Look through the records below for the line with "none -> yellow 3x4 slope [188,99,290,209]" and the line with "none -> brown 1x2 brick [273,249,355,352]", then return those lines and all lines between, exactly.

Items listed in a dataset
# # # #
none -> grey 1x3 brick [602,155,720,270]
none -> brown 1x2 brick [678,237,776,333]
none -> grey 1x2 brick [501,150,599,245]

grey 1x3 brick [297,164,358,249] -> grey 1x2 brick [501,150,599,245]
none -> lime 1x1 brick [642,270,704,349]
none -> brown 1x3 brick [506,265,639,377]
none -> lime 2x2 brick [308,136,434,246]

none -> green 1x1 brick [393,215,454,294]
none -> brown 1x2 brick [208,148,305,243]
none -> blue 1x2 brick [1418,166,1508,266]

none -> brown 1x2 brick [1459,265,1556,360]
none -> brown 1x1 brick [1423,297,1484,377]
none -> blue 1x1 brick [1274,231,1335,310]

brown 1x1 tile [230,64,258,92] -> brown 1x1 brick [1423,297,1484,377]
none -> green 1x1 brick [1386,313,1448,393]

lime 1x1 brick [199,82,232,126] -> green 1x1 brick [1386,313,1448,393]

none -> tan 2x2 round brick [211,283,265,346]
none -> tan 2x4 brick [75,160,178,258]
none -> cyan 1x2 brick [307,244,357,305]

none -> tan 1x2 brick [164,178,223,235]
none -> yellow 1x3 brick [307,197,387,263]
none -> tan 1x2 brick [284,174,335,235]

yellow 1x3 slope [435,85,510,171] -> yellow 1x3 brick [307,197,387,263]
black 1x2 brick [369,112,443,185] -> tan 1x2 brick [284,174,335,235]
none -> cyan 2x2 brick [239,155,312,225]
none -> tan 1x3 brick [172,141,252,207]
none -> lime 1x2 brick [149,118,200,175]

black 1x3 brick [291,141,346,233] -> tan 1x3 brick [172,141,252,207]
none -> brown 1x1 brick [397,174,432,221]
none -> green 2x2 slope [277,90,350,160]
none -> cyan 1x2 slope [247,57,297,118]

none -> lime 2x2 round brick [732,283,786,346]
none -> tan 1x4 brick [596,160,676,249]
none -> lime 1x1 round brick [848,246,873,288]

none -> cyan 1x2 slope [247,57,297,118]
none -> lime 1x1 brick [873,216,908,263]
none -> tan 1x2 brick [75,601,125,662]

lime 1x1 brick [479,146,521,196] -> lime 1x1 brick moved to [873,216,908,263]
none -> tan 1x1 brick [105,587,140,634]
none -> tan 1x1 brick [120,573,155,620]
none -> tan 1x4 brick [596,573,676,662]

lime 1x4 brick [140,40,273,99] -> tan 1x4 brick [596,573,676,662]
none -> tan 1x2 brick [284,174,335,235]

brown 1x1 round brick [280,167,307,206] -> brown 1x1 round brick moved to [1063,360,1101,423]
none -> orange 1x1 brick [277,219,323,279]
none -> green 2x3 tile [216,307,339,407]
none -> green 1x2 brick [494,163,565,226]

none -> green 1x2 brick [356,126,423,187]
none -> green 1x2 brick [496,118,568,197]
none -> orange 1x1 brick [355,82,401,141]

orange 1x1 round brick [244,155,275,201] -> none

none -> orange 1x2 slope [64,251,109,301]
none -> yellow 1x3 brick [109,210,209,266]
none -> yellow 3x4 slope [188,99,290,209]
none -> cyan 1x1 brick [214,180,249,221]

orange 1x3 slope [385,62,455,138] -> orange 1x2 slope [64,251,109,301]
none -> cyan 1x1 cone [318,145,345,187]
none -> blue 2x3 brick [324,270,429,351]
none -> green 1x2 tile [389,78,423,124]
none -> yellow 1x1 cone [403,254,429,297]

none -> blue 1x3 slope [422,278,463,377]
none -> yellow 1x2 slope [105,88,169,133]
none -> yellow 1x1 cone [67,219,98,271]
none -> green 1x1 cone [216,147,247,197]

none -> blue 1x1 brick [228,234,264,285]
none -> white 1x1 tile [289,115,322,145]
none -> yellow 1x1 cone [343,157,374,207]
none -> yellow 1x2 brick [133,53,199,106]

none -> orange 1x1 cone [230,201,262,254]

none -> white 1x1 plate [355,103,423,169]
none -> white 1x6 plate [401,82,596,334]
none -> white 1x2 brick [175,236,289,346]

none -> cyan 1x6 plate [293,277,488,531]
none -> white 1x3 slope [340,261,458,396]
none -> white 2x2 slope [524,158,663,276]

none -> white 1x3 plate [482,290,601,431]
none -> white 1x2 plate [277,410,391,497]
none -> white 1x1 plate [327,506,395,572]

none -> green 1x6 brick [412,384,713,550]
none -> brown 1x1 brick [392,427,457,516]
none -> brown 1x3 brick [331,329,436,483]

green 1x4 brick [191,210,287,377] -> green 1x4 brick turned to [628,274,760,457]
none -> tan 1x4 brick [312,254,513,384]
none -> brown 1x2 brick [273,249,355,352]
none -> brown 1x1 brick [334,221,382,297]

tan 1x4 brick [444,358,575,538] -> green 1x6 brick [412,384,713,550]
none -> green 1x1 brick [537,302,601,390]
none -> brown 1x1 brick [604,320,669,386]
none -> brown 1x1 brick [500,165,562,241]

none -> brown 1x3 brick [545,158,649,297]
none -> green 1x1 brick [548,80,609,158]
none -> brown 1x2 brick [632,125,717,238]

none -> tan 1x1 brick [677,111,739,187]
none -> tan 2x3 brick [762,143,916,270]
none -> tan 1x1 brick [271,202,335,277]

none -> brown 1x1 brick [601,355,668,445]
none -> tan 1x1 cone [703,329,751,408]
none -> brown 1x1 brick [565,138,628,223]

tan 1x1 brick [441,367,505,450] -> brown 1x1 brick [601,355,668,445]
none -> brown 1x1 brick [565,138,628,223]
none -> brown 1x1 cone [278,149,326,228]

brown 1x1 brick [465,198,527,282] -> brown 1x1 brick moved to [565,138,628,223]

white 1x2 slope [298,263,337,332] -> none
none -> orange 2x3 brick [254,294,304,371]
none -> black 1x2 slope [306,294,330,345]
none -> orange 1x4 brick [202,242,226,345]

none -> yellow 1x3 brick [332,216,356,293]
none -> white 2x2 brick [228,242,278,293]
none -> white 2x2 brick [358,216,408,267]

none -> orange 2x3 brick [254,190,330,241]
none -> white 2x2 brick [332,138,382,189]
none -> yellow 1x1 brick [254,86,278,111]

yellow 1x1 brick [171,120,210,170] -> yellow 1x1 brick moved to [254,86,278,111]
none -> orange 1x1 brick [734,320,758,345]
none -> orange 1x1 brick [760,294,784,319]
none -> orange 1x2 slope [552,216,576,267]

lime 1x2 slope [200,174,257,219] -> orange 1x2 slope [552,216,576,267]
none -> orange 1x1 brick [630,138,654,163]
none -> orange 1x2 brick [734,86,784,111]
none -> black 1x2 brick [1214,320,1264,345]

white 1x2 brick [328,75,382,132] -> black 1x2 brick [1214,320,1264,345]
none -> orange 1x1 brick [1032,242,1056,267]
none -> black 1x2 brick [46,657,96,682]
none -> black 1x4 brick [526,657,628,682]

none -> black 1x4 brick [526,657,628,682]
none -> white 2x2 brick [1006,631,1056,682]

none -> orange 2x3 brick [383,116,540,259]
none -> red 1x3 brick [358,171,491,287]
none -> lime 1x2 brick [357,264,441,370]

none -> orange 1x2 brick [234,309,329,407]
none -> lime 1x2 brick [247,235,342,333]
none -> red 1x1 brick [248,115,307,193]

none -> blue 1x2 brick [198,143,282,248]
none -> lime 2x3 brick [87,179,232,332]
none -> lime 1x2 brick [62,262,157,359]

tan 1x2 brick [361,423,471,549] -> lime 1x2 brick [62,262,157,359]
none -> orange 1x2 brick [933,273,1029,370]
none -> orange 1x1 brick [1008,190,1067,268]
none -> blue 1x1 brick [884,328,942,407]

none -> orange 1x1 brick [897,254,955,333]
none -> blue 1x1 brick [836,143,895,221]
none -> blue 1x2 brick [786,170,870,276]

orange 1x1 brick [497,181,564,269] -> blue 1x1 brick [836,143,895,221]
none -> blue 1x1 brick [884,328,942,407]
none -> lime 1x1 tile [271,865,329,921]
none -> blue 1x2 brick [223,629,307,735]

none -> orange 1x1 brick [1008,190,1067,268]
# # # #
SOLVED EXERCISE
none -> yellow 3x4 slope [188,99,290,209]
none -> cyan 1x1 brick [214,180,249,221]

orange 1x3 slope [385,62,455,138] -> orange 1x2 slope [64,251,109,301]
none -> cyan 1x1 cone [318,145,345,187]
none -> blue 2x3 brick [324,270,429,351]
none -> green 1x2 tile [389,78,423,124]
none -> yellow 1x1 cone [403,254,429,297]

none -> blue 1x3 slope [422,278,463,377]
none -> yellow 1x2 slope [105,88,169,133]
none -> yellow 1x1 cone [67,219,98,271]
none -> green 1x1 cone [216,147,247,197]

none -> blue 1x1 brick [228,234,264,285]
none -> white 1x1 tile [289,115,322,145]
none -> yellow 1x1 cone [343,157,374,207]
none -> yellow 1x2 brick [133,53,199,106]

none -> orange 1x1 cone [230,201,262,254]

none -> white 1x1 plate [355,103,423,169]
none -> white 1x6 plate [401,82,596,334]
none -> white 1x2 brick [175,236,289,346]

none -> cyan 1x6 plate [293,277,488,531]
none -> white 1x3 slope [340,261,458,396]
none -> white 2x2 slope [524,158,663,276]

none -> white 1x3 plate [482,290,601,431]
none -> white 1x2 plate [277,410,391,497]
none -> white 1x1 plate [327,506,395,572]

none -> green 1x6 brick [412,384,713,550]
none -> brown 1x1 brick [392,427,457,516]
none -> brown 1x3 brick [331,329,436,483]

green 1x4 brick [191,210,287,377] -> green 1x4 brick turned to [628,274,760,457]
none -> tan 1x4 brick [312,254,513,384]
none -> brown 1x2 brick [273,249,355,352]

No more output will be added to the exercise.